Copy each line of the entries below that contains the string "none".

--

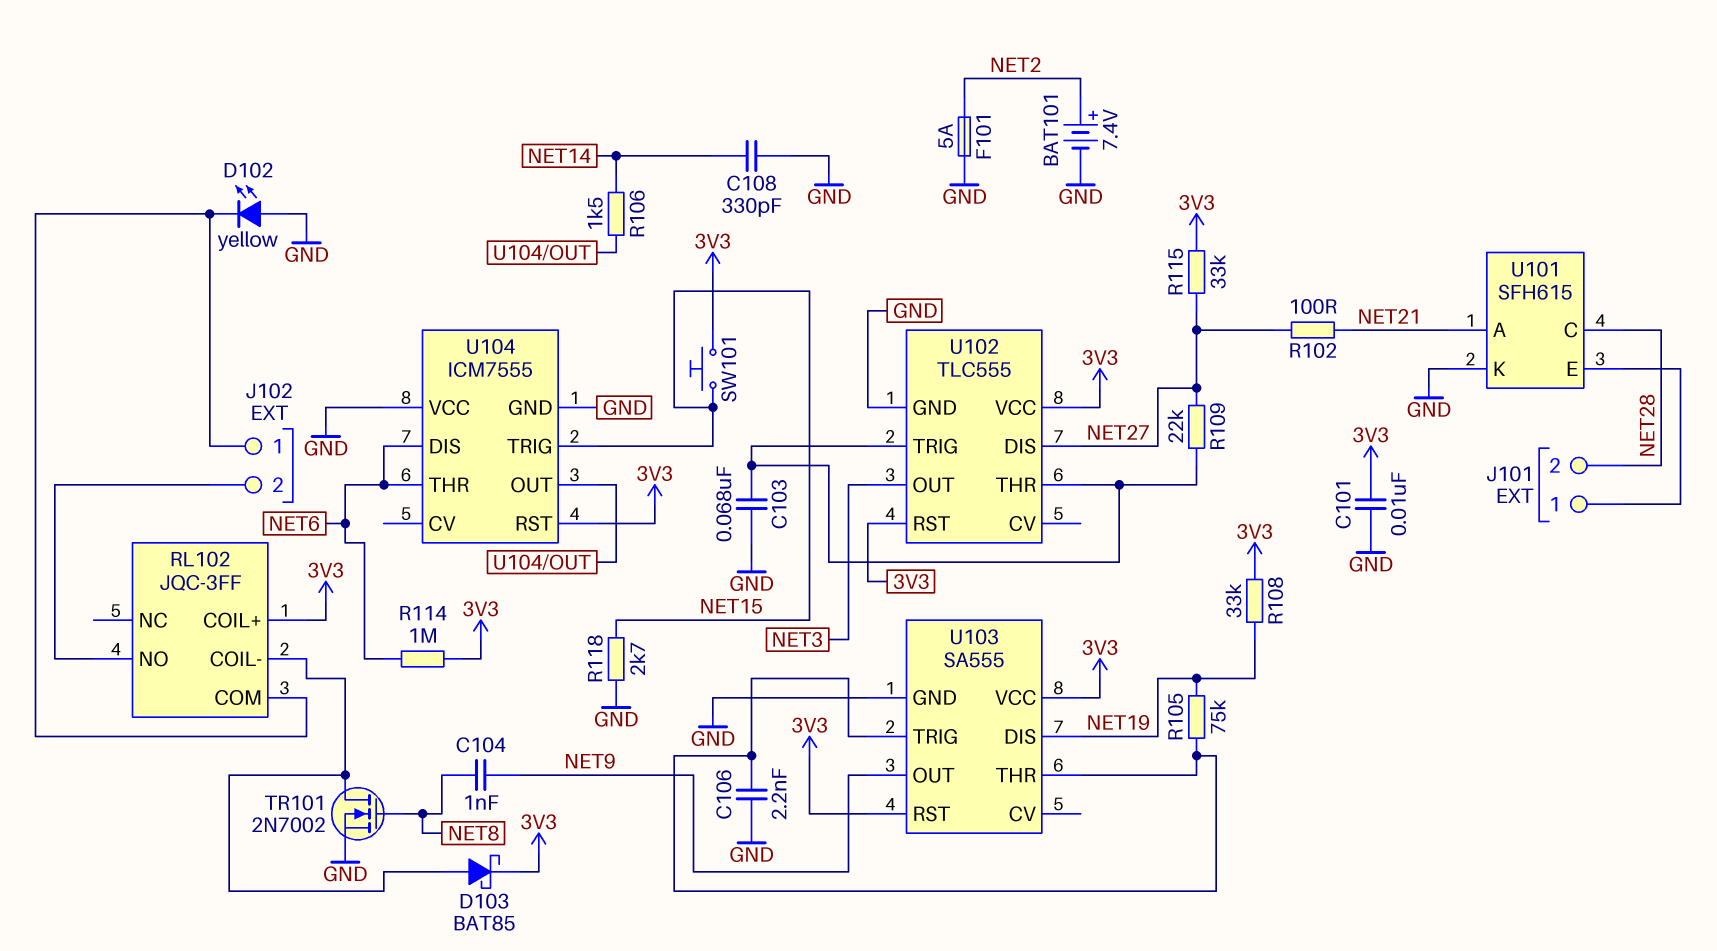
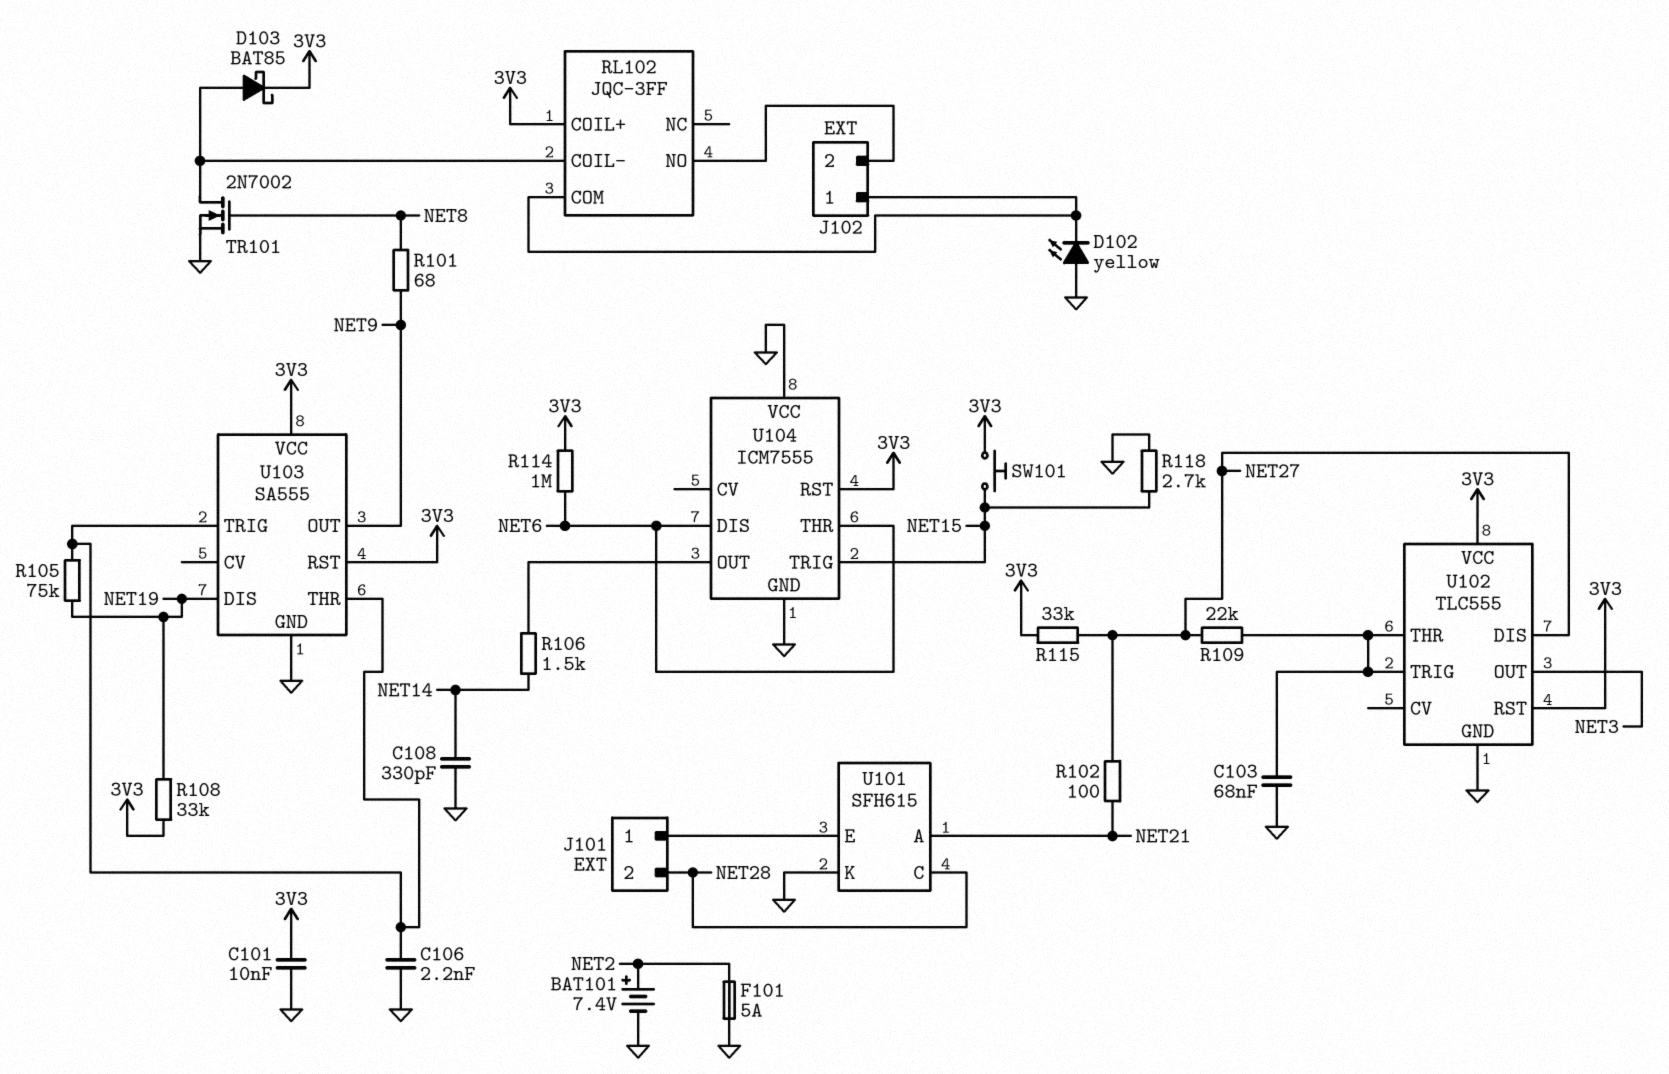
C104: 1nF (NET8, NET9) -> none
R101: none -> 68 (NET8, NET9)

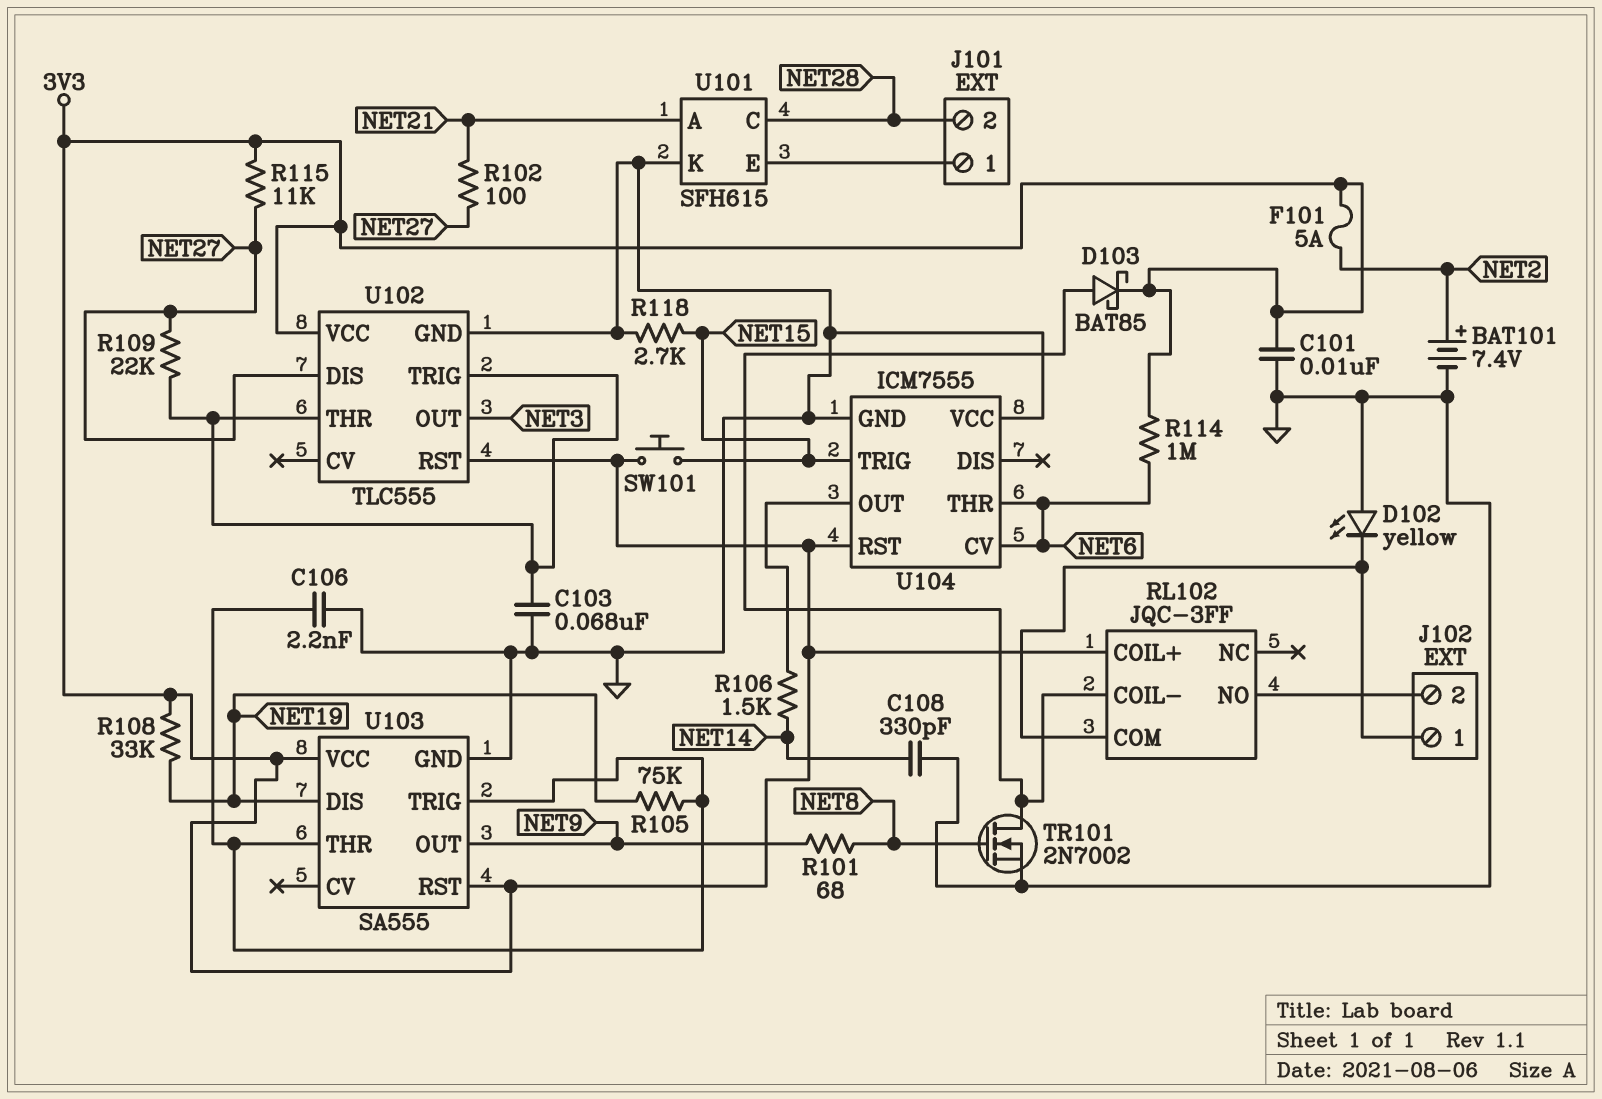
F101: 5A (GND, NET2) -> 5A (3V3, NET2)
R115: 33k (3V3, NET27) -> 11k (3V3, NET27)
U104 pin CV: none -> NET6
U104 pin DIS: NET6 -> none

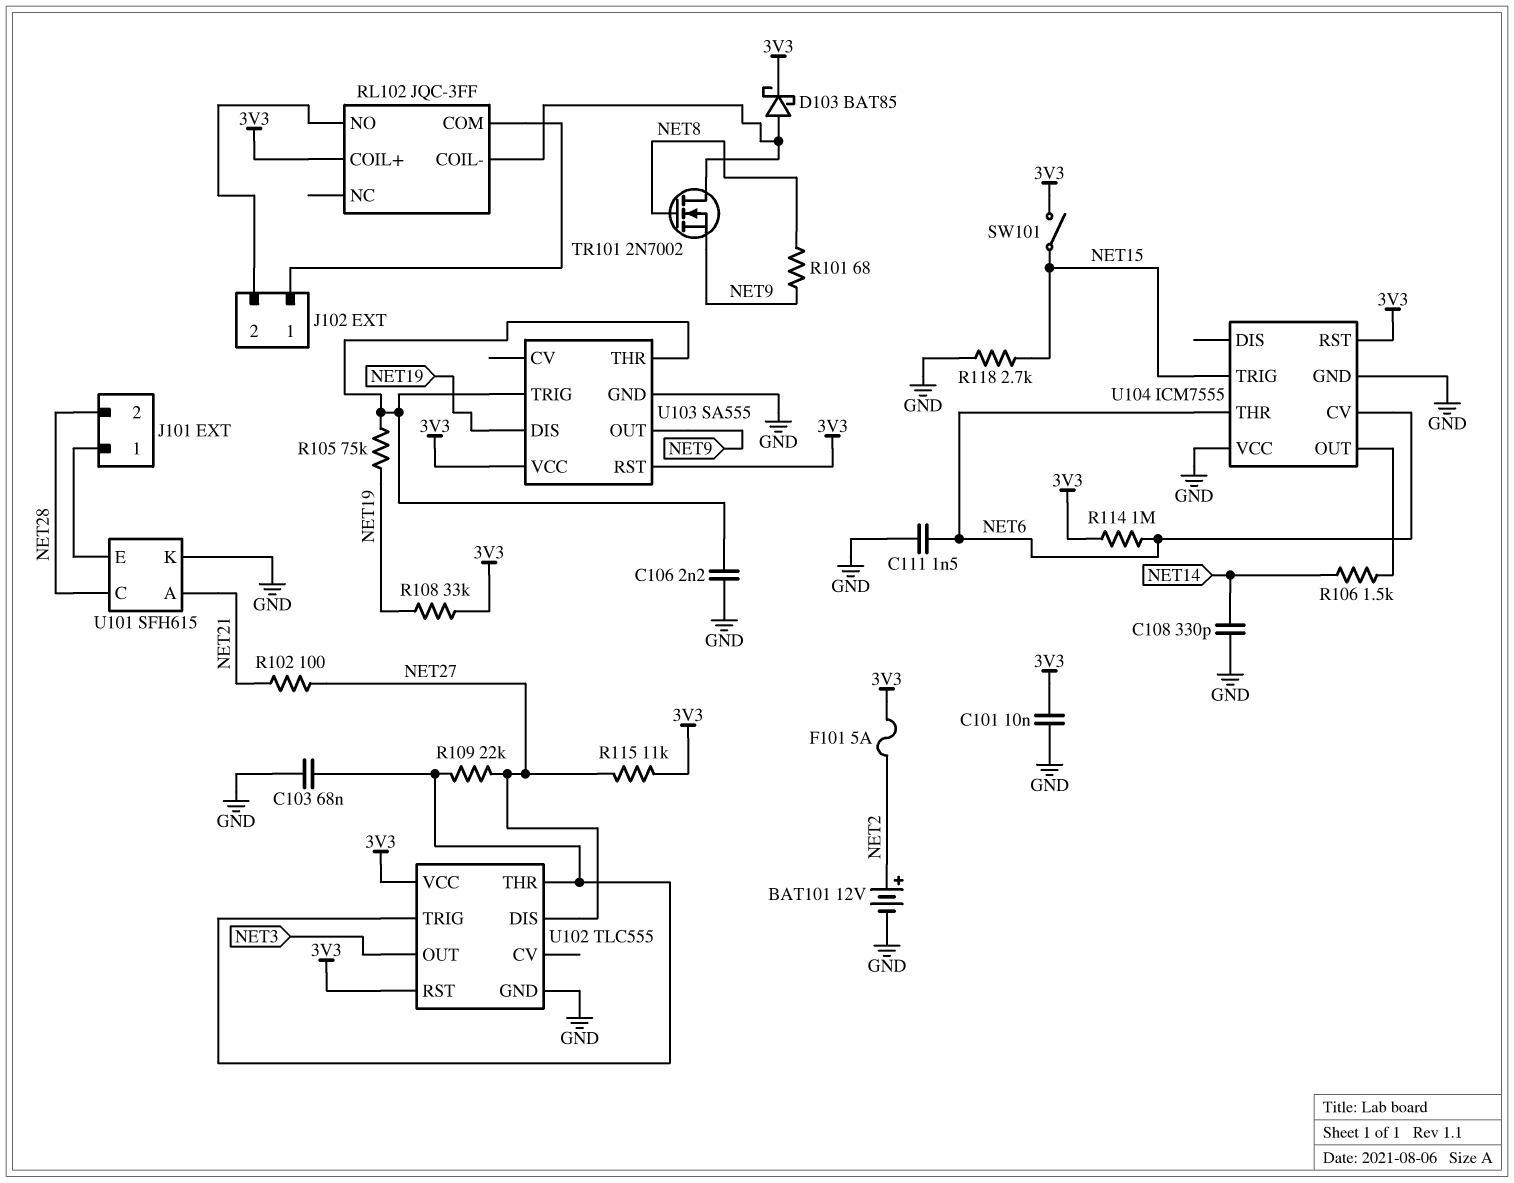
BAT101: 7.4V (plus NET2, minus GND) -> 12V (plus NET2, minus GND)
C111: none -> 1.5nF (GND, NET6)
D102: LED yellow (A GND, K J102/1) -> none
SW101: button (3V3, NET15) -> switch (3V3, NET15)
TR101: NMOS 2N7002 (G NET8, D RL102/COIL-, S GND) -> NMOS 2N7002 (G NET8, D RL102/COIL-, S NET9)

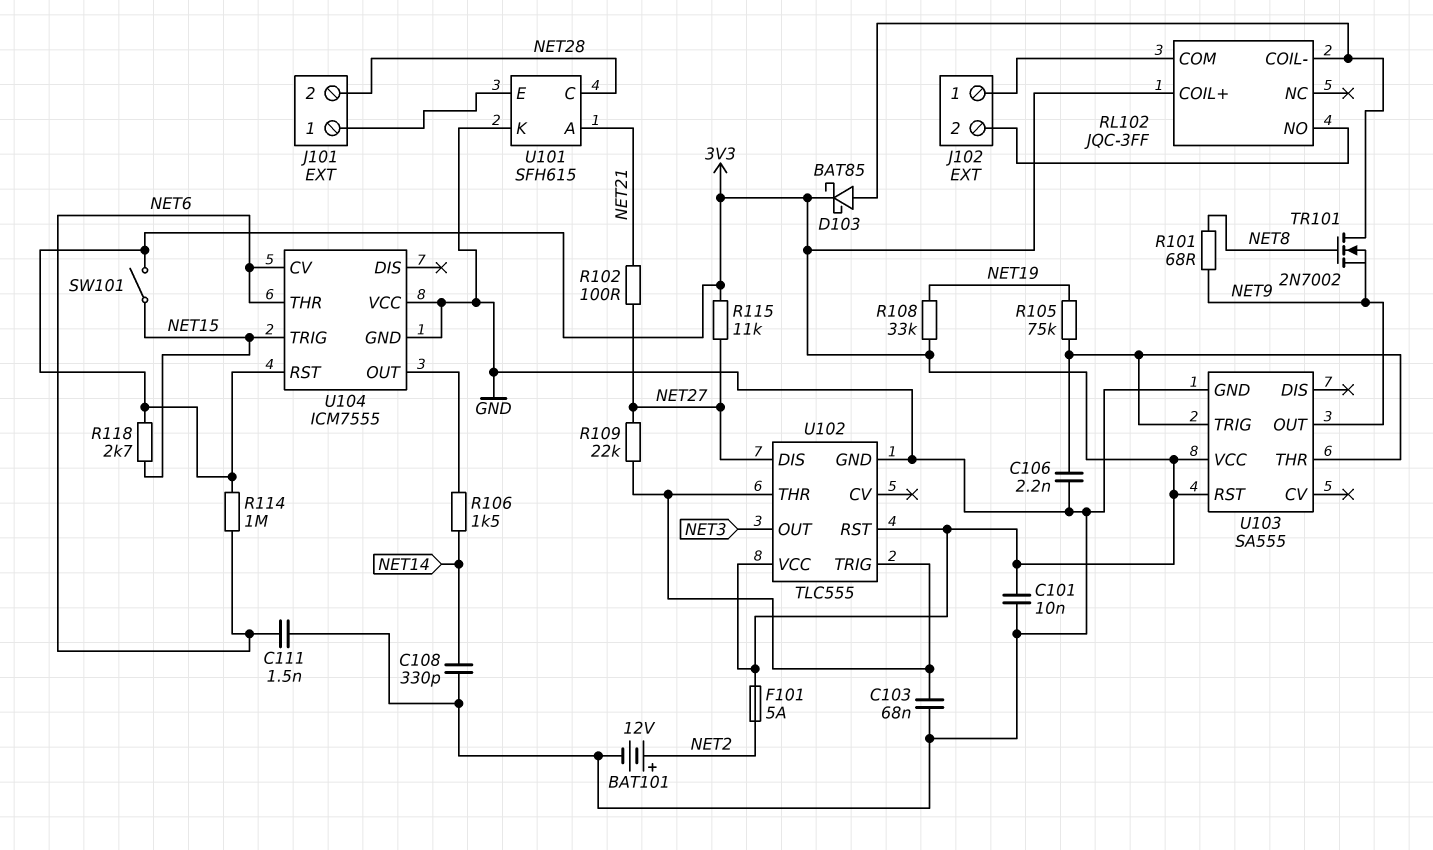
R118: 2.7k (GND, NET15) -> 2.7k (3V3, NET15)
U103 pin DIS: NET19 -> none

--

**Solution to the exercise:**
C104: 1nF (NET8, NET9) -> none
R101: none -> 68 (NET8, NET9)
U104 pin CV: none -> NET6
U104 pin DIS: NET6 -> none
C111: none -> 1.5nF (GND, NET6)
D102: LED yellow (A GND, K J102/1) -> none
U103 pin DIS: NET19 -> none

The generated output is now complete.